(WHAT YOU WILL DO): Would you repeat the entries beneath, with nothing changed?

···

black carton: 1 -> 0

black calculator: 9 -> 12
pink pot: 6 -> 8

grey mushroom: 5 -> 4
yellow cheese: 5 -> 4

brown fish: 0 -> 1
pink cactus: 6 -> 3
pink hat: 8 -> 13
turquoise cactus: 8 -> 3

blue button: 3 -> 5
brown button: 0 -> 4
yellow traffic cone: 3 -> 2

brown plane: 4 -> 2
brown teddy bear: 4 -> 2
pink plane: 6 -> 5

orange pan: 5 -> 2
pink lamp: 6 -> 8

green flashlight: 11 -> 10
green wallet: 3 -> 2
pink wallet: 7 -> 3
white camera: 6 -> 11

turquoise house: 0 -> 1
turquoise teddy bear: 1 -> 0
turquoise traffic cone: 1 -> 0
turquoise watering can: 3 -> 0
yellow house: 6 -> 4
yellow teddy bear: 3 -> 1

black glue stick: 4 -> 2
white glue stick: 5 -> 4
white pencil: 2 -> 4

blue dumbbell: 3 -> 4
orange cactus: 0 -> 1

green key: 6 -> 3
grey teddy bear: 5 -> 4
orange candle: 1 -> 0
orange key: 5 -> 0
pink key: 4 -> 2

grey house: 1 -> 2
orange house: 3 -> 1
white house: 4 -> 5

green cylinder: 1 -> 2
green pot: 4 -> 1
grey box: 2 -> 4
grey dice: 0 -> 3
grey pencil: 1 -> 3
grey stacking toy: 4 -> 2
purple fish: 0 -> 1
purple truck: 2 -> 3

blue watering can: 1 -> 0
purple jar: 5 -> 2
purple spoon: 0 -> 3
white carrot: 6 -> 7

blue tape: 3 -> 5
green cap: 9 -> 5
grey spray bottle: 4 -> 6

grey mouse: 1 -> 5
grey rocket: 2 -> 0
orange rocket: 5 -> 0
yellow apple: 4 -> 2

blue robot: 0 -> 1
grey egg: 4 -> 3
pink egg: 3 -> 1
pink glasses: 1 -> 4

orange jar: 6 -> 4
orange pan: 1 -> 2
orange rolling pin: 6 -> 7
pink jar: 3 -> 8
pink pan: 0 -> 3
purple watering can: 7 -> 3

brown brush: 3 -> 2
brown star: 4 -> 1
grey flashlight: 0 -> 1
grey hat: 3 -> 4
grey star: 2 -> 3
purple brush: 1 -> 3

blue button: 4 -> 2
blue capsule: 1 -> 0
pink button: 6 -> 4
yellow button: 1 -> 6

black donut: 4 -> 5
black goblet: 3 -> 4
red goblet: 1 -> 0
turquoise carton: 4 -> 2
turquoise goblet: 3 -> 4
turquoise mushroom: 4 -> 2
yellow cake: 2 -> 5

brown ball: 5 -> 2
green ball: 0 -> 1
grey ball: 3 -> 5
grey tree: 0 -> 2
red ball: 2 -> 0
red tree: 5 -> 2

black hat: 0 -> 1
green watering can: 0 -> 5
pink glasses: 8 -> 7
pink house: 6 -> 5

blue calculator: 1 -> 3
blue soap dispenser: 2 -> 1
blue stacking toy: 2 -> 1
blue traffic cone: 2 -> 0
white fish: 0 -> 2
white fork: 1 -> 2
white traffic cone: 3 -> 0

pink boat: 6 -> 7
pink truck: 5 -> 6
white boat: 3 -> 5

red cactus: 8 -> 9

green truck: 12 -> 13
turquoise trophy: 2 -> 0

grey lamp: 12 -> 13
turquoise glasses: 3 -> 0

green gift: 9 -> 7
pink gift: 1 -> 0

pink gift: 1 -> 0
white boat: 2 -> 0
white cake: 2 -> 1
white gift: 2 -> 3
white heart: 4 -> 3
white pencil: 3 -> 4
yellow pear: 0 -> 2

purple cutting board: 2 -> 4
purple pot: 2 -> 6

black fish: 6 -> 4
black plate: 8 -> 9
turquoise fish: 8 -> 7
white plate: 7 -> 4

···

(FINISHED EXERCISE):
black carton: 1 -> 0

black calculator: 9 -> 12
pink pot: 6 -> 8

grey mushroom: 5 -> 4
yellow cheese: 5 -> 4

brown fish: 0 -> 1
pink cactus: 6 -> 3
pink hat: 8 -> 13
turquoise cactus: 8 -> 3

blue button: 3 -> 5
brown button: 0 -> 4
yellow traffic cone: 3 -> 2

brown plane: 4 -> 2
brown teddy bear: 4 -> 2
pink plane: 6 -> 5

orange pan: 5 -> 2
pink lamp: 6 -> 8

green flashlight: 11 -> 10
green wallet: 3 -> 2
pink wallet: 7 -> 3
white camera: 6 -> 11

turquoise house: 0 -> 1
turquoise teddy bear: 1 -> 0
turquoise traffic cone: 1 -> 0
turquoise watering can: 3 -> 0
yellow house: 6 -> 4
yellow teddy bear: 3 -> 1

black glue stick: 4 -> 2
white glue stick: 5 -> 4
white pencil: 2 -> 4

blue dumbbell: 3 -> 4
orange cactus: 0 -> 1

green key: 6 -> 3
grey teddy bear: 5 -> 4
orange candle: 1 -> 0
orange key: 5 -> 0
pink key: 4 -> 2

grey house: 1 -> 2
orange house: 3 -> 1
white house: 4 -> 5

green cylinder: 1 -> 2
green pot: 4 -> 1
grey box: 2 -> 4
grey dice: 0 -> 3
grey pencil: 1 -> 3
grey stacking toy: 4 -> 2
purple fish: 0 -> 1
purple truck: 2 -> 3

blue watering can: 1 -> 0
purple jar: 5 -> 2
purple spoon: 0 -> 3
white carrot: 6 -> 7

blue tape: 3 -> 5
green cap: 9 -> 5
grey spray bottle: 4 -> 6

grey mouse: 1 -> 5
grey rocket: 2 -> 0
orange rocket: 5 -> 0
yellow apple: 4 -> 2

blue robot: 0 -> 1
grey egg: 4 -> 3
pink egg: 3 -> 1
pink glasses: 1 -> 4

orange jar: 6 -> 4
orange pan: 1 -> 2
orange rolling pin: 6 -> 7
pink jar: 3 -> 8
pink pan: 0 -> 3
purple watering can: 7 -> 3

brown brush: 3 -> 2
brown star: 4 -> 1
grey flashlight: 0 -> 1
grey hat: 3 -> 4
grey star: 2 -> 3
purple brush: 1 -> 3

blue button: 4 -> 2
blue capsule: 1 -> 0
pink button: 6 -> 4
yellow button: 1 -> 6

black donut: 4 -> 5
black goblet: 3 -> 4
red goblet: 1 -> 0
turquoise carton: 4 -> 2
turquoise goblet: 3 -> 4
turquoise mushroom: 4 -> 2
yellow cake: 2 -> 5

brown ball: 5 -> 2
green ball: 0 -> 1
grey ball: 3 -> 5
grey tree: 0 -> 2
red ball: 2 -> 0
red tree: 5 -> 2

black hat: 0 -> 1
green watering can: 0 -> 5
pink glasses: 8 -> 7
pink house: 6 -> 5

blue calculator: 1 -> 3
blue soap dispenser: 2 -> 1
blue stacking toy: 2 -> 1
blue traffic cone: 2 -> 0
white fish: 0 -> 2
white fork: 1 -> 2
white traffic cone: 3 -> 0

pink boat: 6 -> 7
pink truck: 5 -> 6
white boat: 3 -> 5

red cactus: 8 -> 9

green truck: 12 -> 13
turquoise trophy: 2 -> 0

grey lamp: 12 -> 13
turquoise glasses: 3 -> 0

green gift: 9 -> 7
pink gift: 1 -> 0

pink gift: 1 -> 0
white boat: 2 -> 0
white cake: 2 -> 1
white gift: 2 -> 3
white heart: 4 -> 3
white pencil: 3 -> 4
yellow pear: 0 -> 2

purple cutting board: 2 -> 4
purple pot: 2 -> 6

black fish: 6 -> 4
black plate: 8 -> 9
turquoise fish: 8 -> 7
white plate: 7 -> 4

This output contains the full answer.